■ Work instructions
Look for the line that has "camera: 20 degrees left, 0 degrees up" in the material below; please repeat it and every line after it, exactly, up to and including the line that has "move | corazón", and nothing else.

----------------------------------------

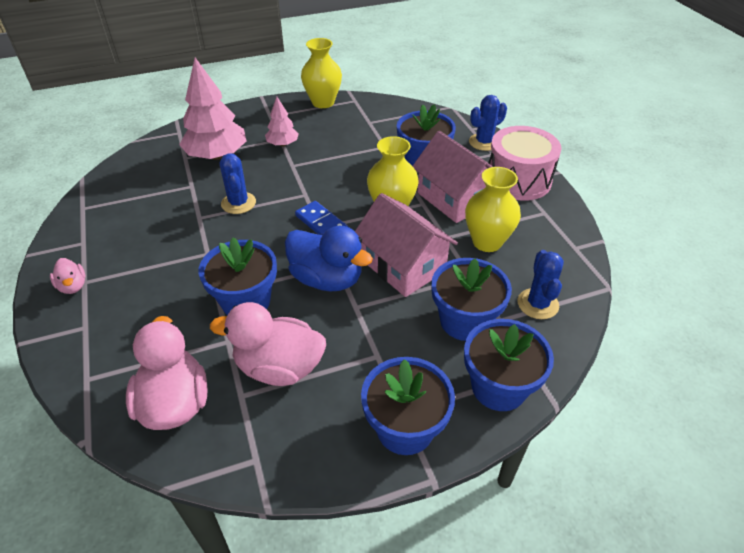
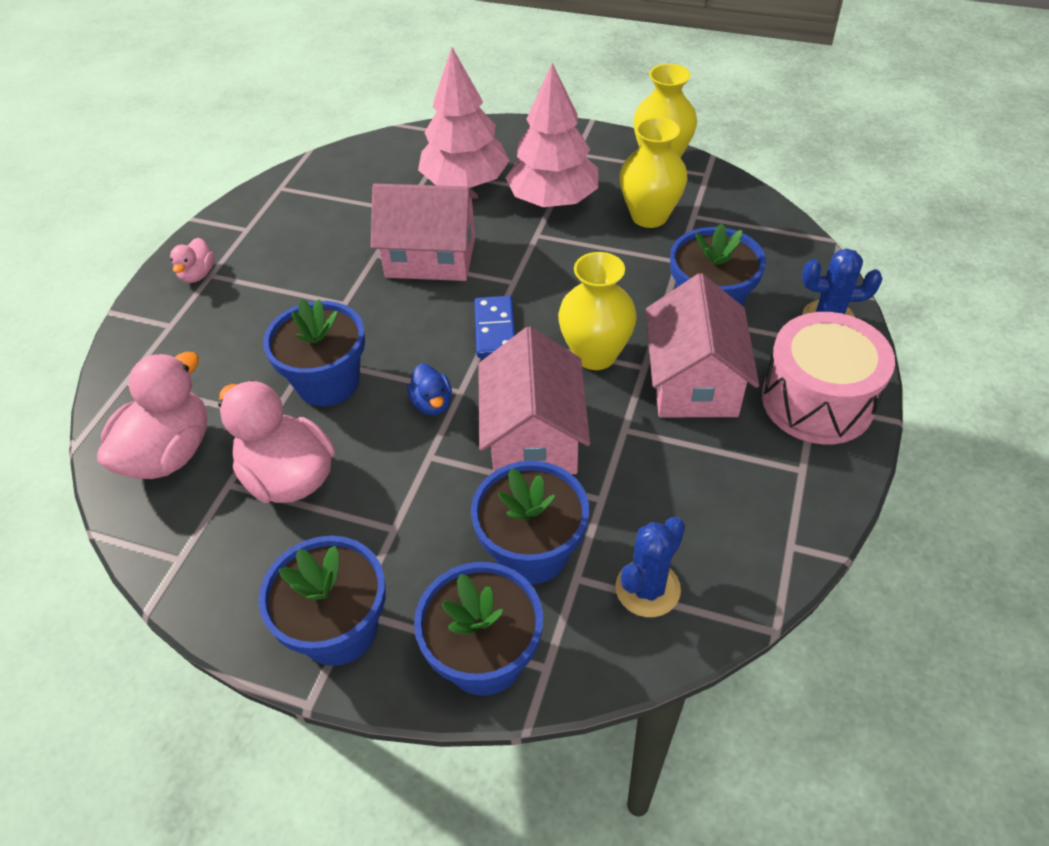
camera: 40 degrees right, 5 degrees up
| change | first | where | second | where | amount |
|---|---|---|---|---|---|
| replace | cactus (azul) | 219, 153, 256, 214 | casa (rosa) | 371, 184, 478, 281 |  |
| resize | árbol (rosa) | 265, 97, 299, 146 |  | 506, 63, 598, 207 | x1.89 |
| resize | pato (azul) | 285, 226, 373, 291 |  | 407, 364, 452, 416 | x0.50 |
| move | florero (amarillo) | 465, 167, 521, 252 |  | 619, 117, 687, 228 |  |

----------------------------------------

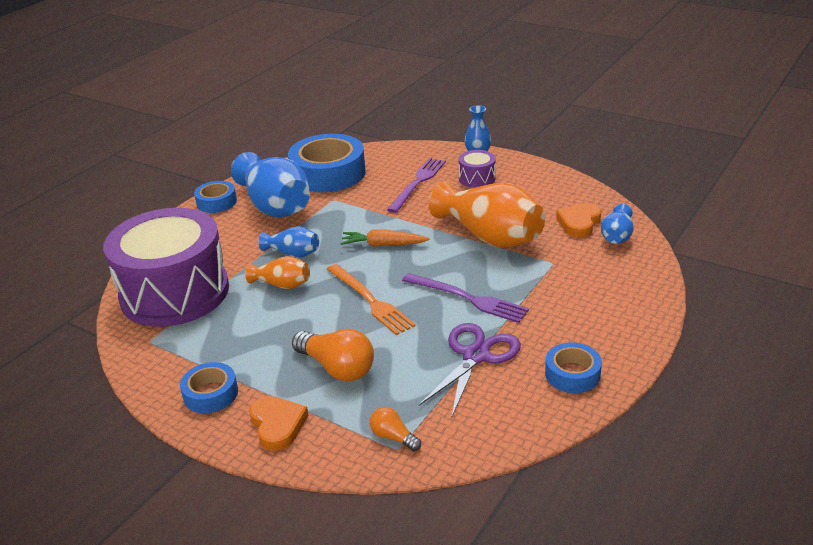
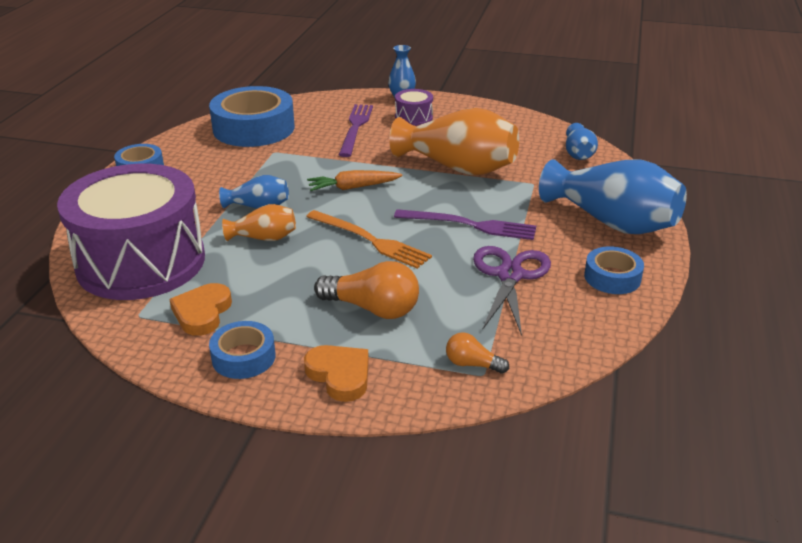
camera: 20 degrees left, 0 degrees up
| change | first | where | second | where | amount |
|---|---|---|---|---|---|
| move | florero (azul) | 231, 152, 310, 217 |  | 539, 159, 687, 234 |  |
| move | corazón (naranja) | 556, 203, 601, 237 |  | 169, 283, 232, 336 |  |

----------------------------------------

■ Task answer
camera: 20 degrees left, 0 degrees up
| change | first | where | second | where | amount |
|---|---|---|---|---|---|
| move | florero (azul) | 231, 152, 310, 217 |  | 539, 159, 687, 234 |  |
| move | corazón (naranja) | 556, 203, 601, 237 |  | 169, 283, 232, 336 |  |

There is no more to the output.